* _The records_

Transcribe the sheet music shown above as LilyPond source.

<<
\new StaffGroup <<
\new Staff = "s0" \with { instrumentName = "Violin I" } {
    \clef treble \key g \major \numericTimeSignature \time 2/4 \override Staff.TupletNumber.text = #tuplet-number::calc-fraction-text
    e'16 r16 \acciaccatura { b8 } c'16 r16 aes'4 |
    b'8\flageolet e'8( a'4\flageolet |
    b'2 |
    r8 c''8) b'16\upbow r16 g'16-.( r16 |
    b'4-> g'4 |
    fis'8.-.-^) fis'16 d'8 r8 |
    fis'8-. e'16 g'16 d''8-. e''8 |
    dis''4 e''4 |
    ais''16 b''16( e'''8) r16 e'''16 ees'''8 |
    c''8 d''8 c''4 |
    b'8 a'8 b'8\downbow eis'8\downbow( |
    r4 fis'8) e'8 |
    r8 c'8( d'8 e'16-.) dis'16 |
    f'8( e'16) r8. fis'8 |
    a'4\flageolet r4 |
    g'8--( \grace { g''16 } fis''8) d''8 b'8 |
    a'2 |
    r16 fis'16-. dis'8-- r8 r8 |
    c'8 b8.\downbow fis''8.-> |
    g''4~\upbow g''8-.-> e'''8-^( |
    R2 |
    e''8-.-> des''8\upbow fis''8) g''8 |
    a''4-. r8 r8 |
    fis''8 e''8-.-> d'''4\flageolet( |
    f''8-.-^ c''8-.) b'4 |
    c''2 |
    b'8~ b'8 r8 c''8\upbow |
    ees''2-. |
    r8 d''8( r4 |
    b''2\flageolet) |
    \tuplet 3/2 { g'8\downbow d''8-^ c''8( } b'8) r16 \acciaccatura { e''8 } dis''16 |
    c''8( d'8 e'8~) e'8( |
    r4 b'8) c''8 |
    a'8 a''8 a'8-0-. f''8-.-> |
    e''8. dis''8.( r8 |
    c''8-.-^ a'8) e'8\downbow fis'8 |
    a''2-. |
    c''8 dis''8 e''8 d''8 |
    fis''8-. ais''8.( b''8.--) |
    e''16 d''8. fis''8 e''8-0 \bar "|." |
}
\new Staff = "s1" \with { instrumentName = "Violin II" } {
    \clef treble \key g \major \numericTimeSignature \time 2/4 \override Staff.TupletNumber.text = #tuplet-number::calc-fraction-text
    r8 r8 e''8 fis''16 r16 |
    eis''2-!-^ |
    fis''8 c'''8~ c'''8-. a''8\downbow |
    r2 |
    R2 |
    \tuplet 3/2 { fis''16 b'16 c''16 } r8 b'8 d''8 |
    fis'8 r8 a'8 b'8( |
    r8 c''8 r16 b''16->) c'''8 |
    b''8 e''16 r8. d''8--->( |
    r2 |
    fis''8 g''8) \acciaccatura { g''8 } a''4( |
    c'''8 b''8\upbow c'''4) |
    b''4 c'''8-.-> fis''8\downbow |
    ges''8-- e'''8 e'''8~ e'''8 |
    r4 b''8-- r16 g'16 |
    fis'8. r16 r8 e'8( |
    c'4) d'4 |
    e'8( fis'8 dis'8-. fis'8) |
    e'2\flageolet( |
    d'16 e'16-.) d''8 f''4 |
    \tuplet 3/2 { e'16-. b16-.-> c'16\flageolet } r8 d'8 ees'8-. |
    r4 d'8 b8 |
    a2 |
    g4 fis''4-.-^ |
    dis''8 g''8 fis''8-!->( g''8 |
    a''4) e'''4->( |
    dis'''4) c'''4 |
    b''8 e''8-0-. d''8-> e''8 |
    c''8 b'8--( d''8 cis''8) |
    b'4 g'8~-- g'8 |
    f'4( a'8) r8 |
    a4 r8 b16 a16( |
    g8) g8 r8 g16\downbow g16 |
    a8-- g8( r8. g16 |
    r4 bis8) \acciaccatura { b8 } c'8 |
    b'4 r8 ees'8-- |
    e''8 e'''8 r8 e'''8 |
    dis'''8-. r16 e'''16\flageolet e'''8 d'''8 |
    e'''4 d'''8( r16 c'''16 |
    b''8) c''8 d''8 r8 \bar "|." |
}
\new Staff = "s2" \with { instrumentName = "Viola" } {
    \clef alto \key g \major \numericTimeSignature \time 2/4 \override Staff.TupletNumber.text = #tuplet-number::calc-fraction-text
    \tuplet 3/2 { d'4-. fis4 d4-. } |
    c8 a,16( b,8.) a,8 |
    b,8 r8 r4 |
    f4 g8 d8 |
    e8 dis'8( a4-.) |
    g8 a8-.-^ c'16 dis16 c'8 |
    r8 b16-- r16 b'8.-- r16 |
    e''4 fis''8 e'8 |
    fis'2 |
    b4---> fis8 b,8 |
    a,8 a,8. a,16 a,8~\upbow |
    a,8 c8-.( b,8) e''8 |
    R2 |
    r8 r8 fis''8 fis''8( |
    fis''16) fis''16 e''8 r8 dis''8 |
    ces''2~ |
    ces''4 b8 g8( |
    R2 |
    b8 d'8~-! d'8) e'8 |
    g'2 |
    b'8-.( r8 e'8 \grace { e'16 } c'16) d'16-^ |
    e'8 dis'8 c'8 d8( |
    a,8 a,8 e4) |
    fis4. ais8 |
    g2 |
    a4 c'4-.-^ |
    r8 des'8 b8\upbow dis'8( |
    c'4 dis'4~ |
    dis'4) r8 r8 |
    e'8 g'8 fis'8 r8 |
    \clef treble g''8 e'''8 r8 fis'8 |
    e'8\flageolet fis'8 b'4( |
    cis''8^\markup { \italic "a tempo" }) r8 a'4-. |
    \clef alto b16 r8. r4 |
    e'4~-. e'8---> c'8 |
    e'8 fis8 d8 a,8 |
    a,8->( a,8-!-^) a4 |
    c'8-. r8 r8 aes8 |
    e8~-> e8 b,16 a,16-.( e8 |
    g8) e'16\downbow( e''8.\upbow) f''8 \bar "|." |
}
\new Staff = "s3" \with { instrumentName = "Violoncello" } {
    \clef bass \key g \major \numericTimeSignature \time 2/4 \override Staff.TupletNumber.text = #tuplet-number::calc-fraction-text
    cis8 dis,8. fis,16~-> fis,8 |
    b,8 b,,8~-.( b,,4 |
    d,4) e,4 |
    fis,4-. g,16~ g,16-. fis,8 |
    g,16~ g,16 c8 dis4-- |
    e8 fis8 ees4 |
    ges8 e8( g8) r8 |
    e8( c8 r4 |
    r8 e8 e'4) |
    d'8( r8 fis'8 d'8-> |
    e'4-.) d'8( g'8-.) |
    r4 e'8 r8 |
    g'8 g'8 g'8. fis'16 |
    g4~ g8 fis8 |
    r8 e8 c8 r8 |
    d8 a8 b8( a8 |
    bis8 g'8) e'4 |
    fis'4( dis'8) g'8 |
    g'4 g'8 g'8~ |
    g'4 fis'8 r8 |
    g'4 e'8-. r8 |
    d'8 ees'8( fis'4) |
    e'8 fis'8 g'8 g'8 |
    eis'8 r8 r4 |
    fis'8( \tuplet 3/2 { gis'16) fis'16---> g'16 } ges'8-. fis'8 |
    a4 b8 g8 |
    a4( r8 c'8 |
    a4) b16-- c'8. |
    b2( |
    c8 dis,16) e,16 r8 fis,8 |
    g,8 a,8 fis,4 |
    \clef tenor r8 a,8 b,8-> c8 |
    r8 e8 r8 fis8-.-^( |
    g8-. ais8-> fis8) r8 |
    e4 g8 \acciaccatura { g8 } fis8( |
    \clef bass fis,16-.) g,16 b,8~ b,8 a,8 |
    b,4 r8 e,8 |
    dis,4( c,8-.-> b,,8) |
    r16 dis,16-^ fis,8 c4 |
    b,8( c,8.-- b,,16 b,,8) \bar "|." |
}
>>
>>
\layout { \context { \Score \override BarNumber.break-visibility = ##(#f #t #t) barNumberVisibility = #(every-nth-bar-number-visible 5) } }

* _Exercise details_
How many lines of the records above contain the word "alto"? Reply with the number only.

* _Task answer_
2